■ AIM OF THE EXERCISE: The lines to return are those below that contain the word "white".

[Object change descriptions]
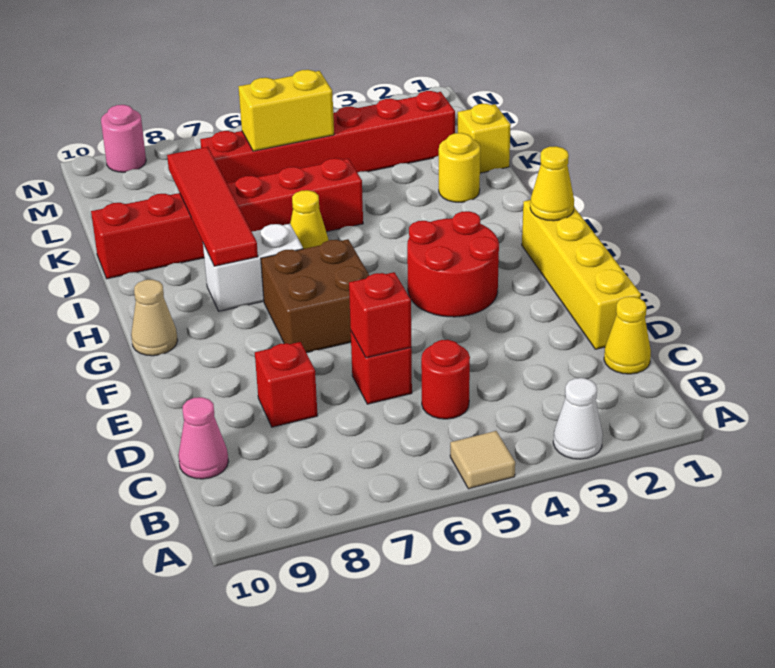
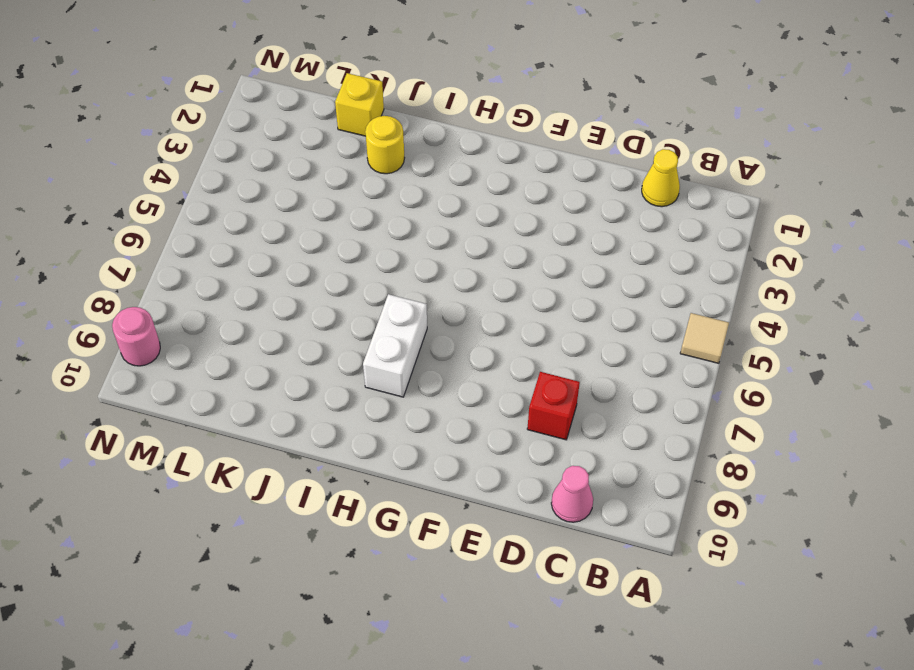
none -> white cone A3 level 1
none -> red round brick C5 level 1
none -> yellow brick D1:G1 level 1

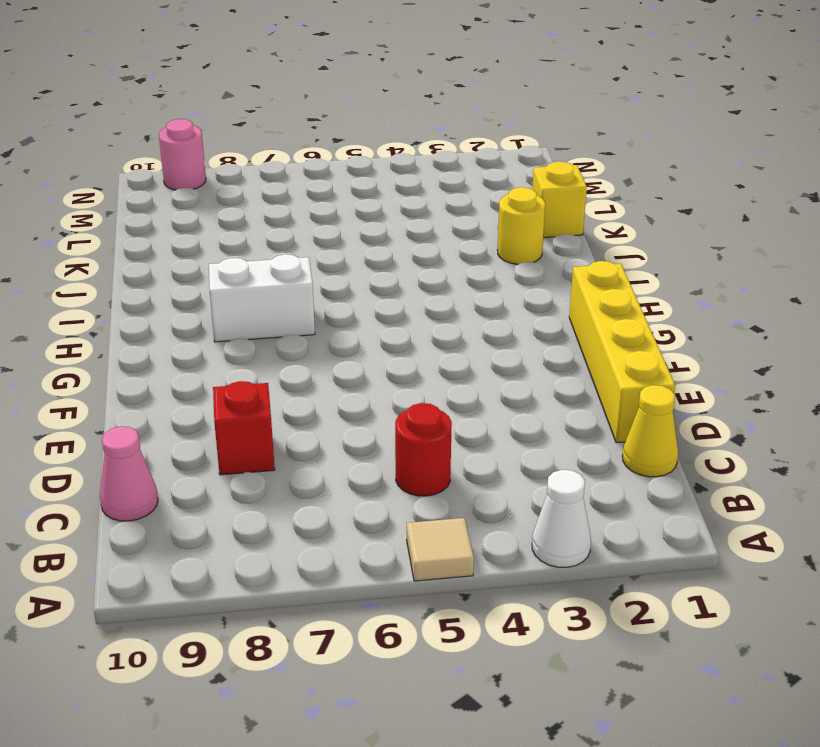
none -> red brick D6 level 1
none -> red round brick F3:G4 level 1
none -> brown brick F6:G7 level 1

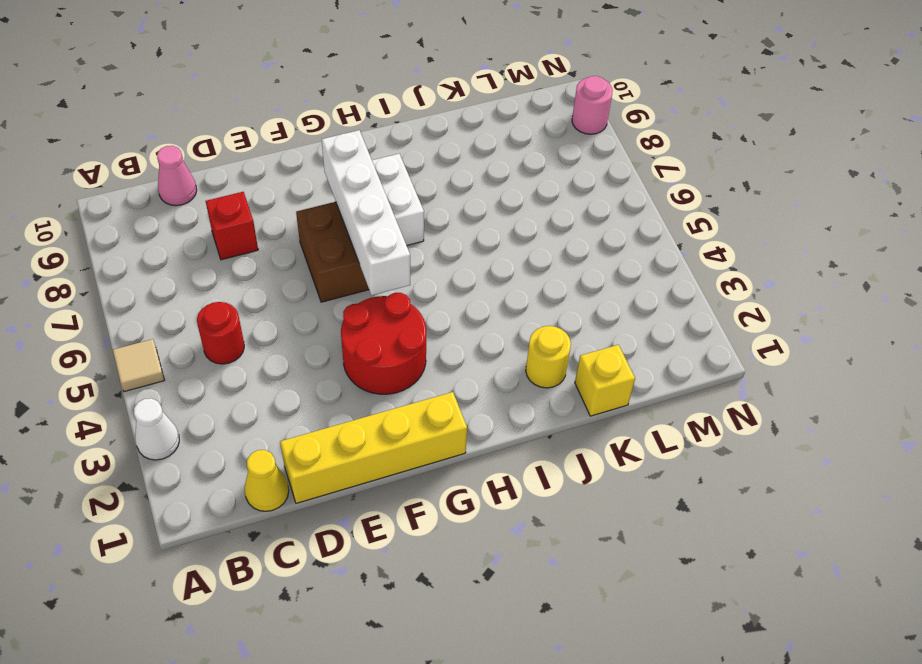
white brick G5:G8 level 2 -> none
none -> red brick D6 level 1
none -> tan cone G10 level 1
none -> yellow cone I6 level 1

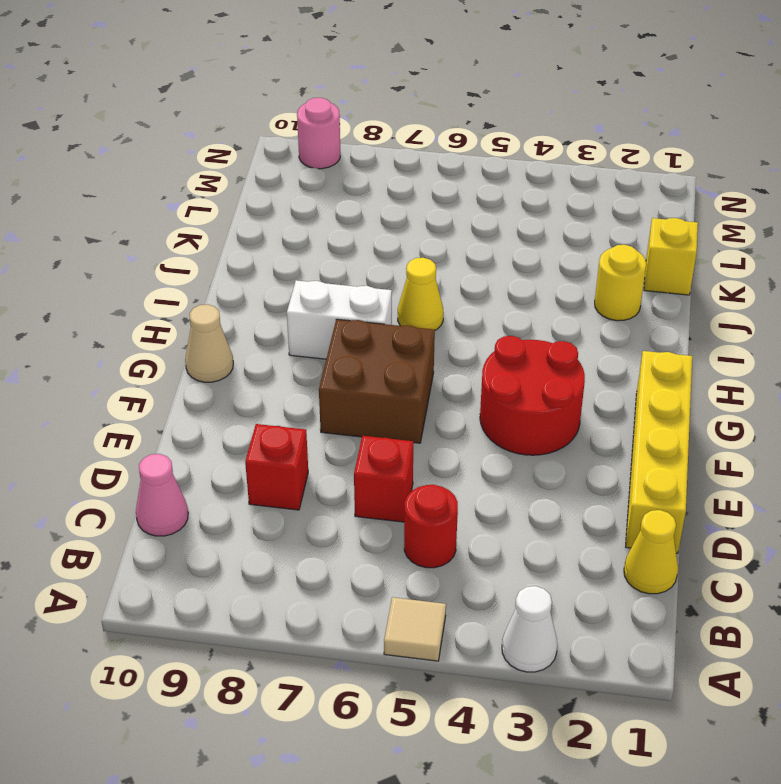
none -> red brick J5:J10 level 1
none -> red brick L2:L7 level 1
none -> red brick D6 level 2

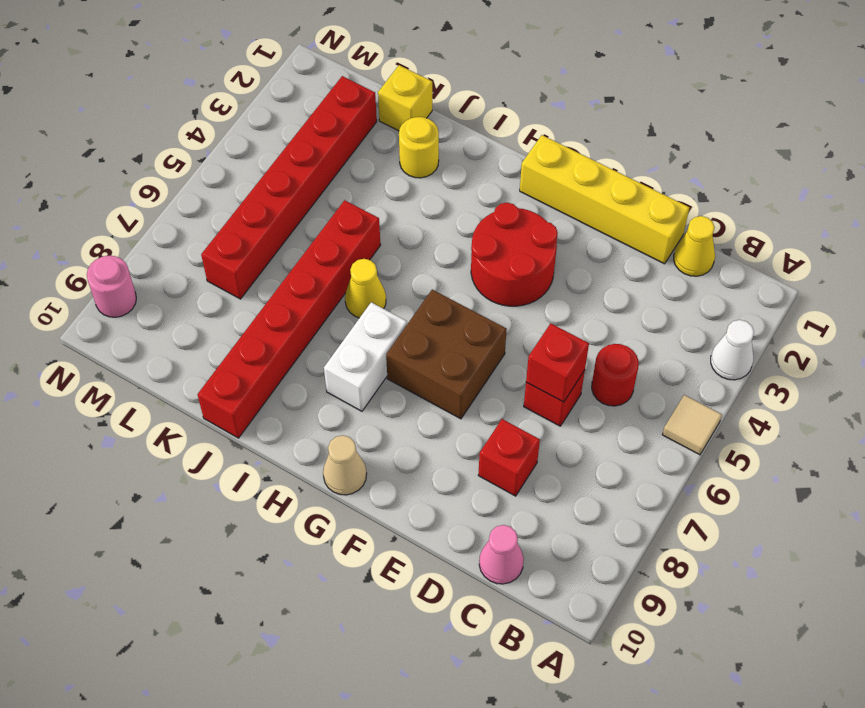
none -> yellow cone G1 level 2
none -> red tile H8:K8 level 2
none -> yellow brick L5:L6 level 2

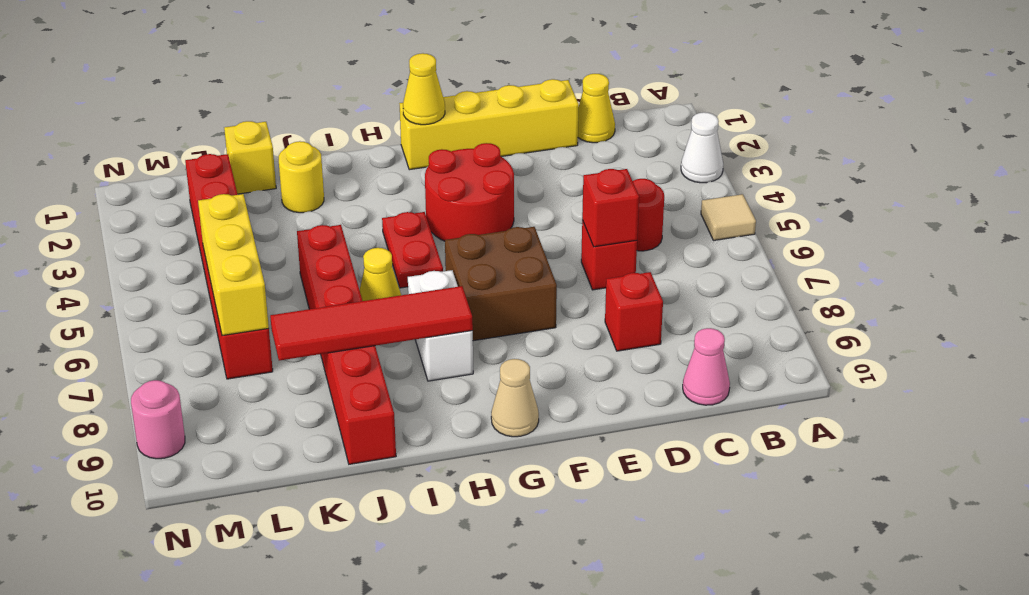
red plate H4:H5 level 1 -> none
yellow brick L5:L7 level 2 -> yellow brick L5:L6 level 2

■ ANSWER SECTION:
none -> white cone A3 level 1
white brick G5:G8 level 2 -> none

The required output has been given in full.